Stored data entries:
....

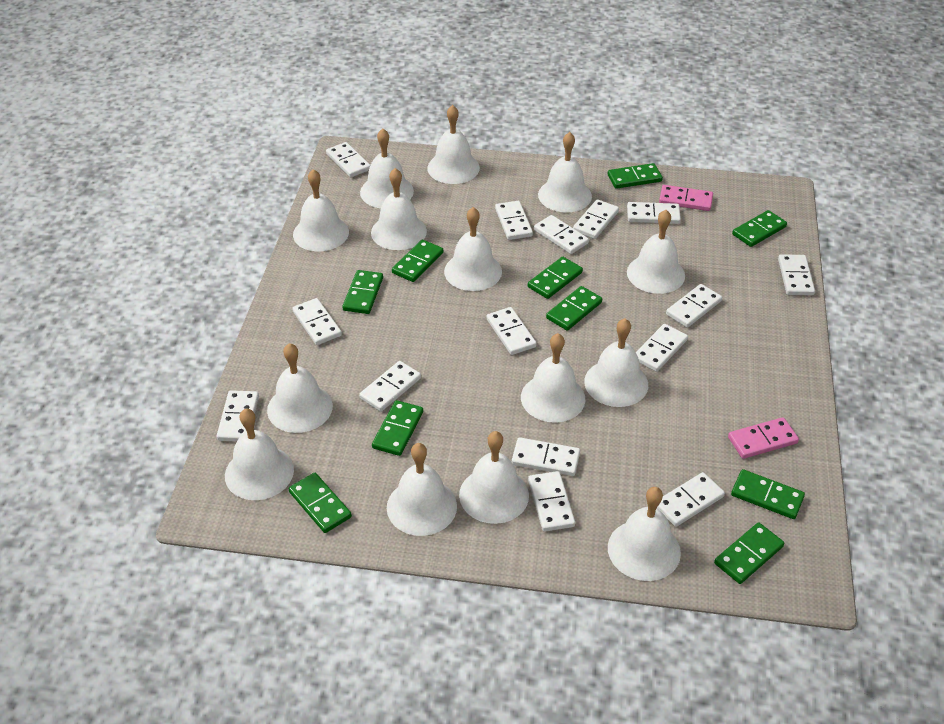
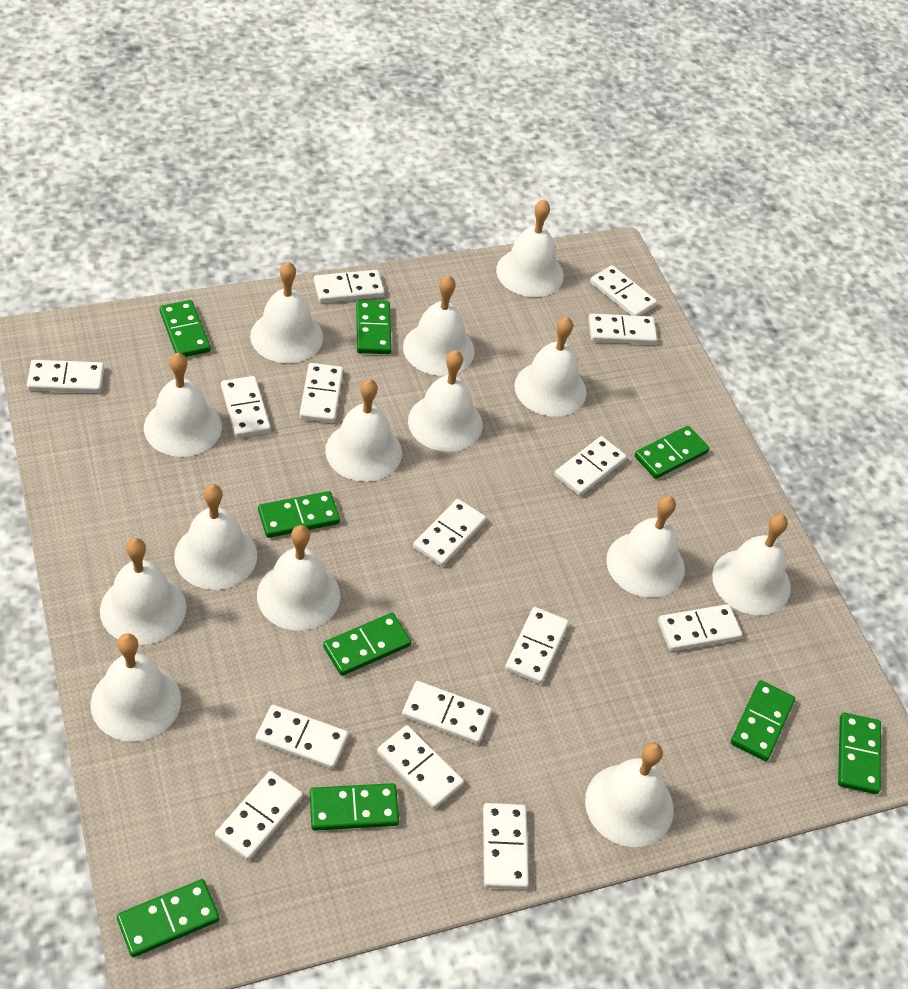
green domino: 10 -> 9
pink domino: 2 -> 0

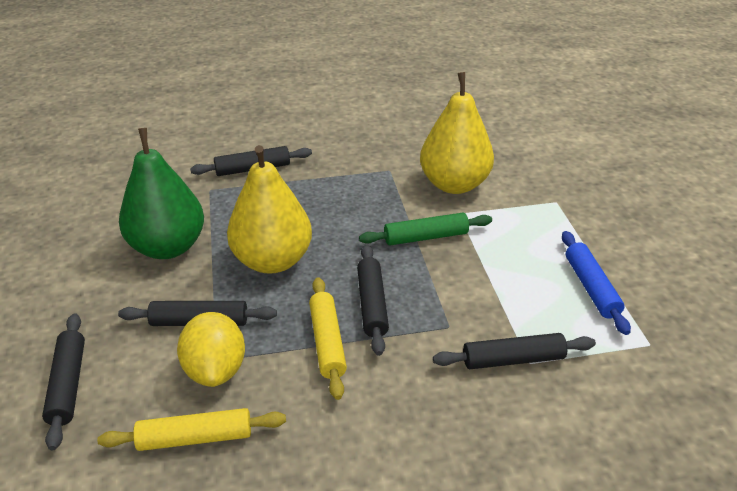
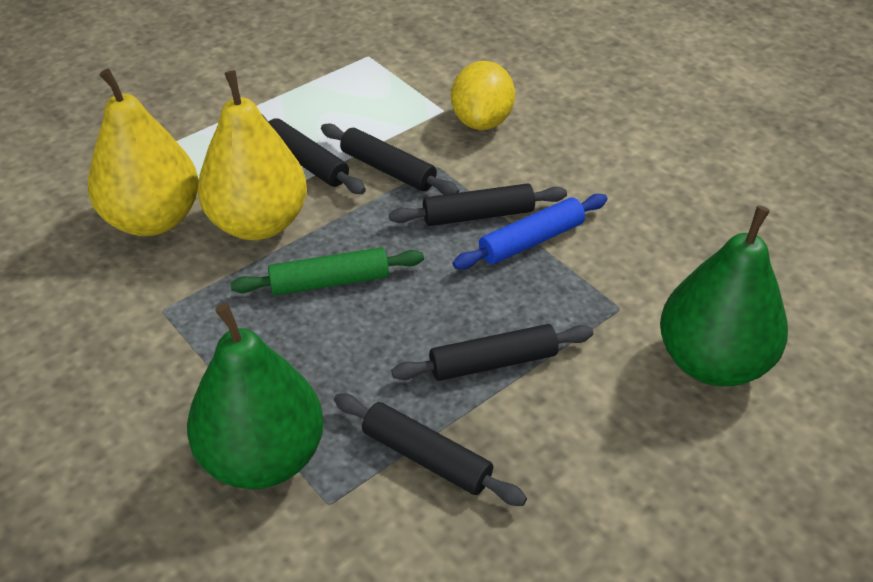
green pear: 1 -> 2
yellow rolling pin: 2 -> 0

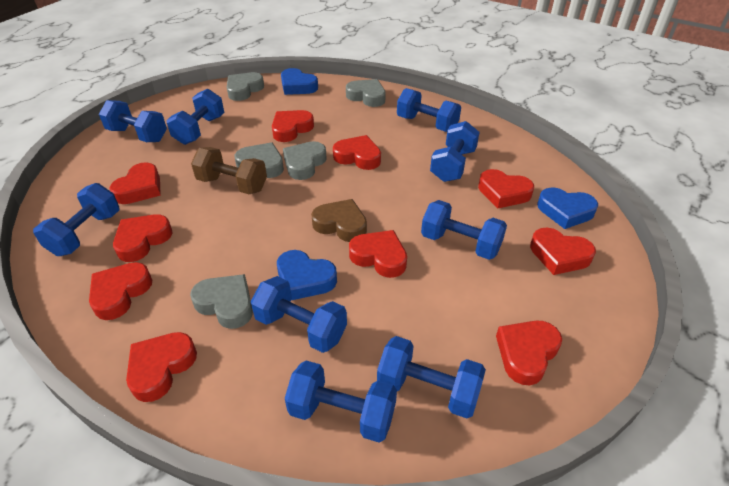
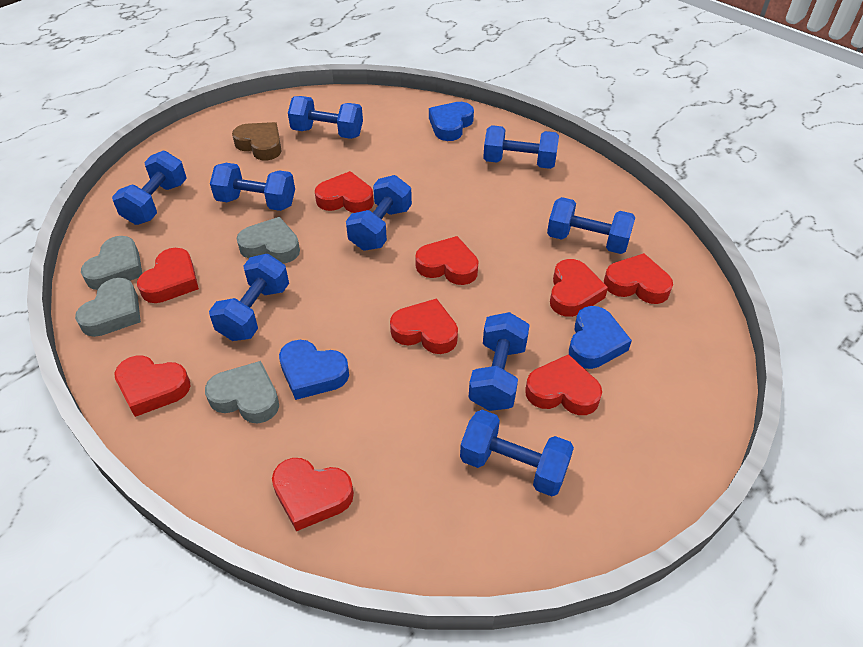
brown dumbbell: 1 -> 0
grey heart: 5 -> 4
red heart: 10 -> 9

....

• **What you should do**: In the answer, give only the lines from the one containing "pink domino: 2 -> 0" through the end of the records above, each reproduced exactly. Include no pictures.

• **Exercise response**:
pink domino: 2 -> 0

green pear: 1 -> 2
yellow rolling pin: 2 -> 0

brown dumbbell: 1 -> 0
grey heart: 5 -> 4
red heart: 10 -> 9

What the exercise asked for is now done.